[Records from a data source]
::::::

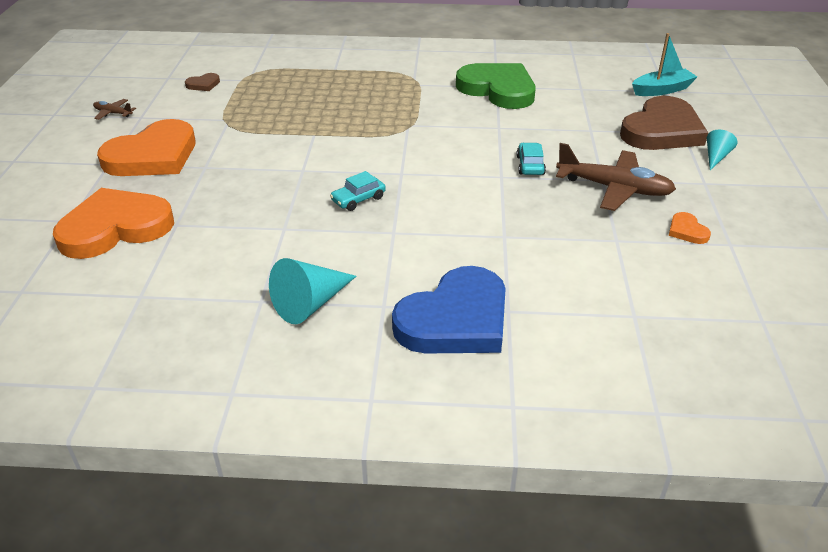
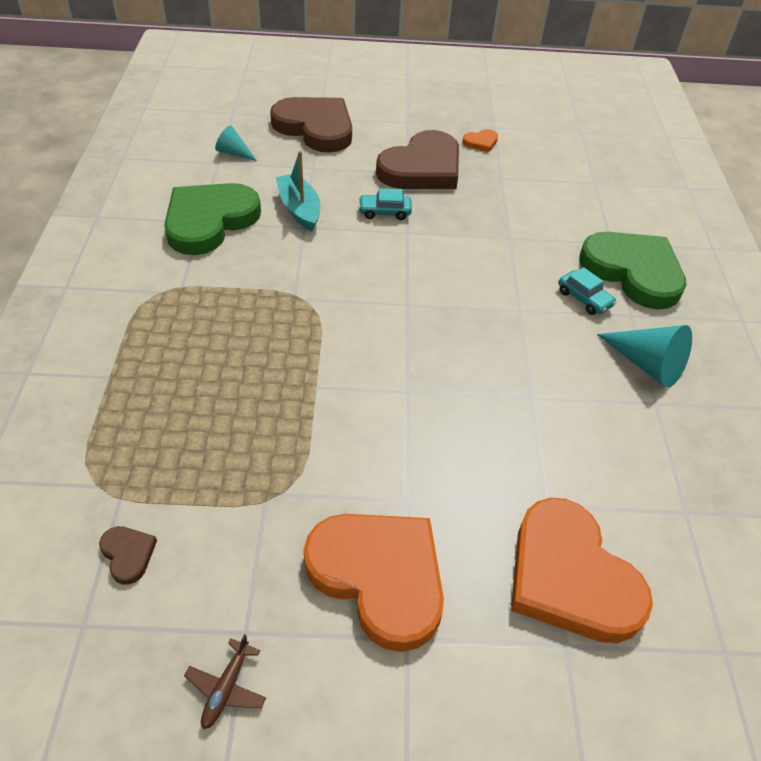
camera: 95 degrees left, 10 degrees up
(358, 199) = (465, 337): turquoise car -> turquoise car (584, 298)
(455, 319) = (633, 272): blue heart -> green heart
(614, 188) = (422, 168): brown plane -> brown heart
(662, 90) = (230, 114): turquoise boat -> turquoise boat (299, 209)
(716, 157) = (364, 109): turquoise cone -> turquoise cone (233, 153)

::::::

Exercise brief:
With the pictures omitted, the records above are to be repeated exactly.

Response for this exercise:
camera: 95 degrees left, 10 degrees up
(358, 199) = (465, 337): turquoise car -> turquoise car (584, 298)
(455, 319) = (633, 272): blue heart -> green heart
(614, 188) = (422, 168): brown plane -> brown heart
(662, 90) = (230, 114): turquoise boat -> turquoise boat (299, 209)
(716, 157) = (364, 109): turquoise cone -> turquoise cone (233, 153)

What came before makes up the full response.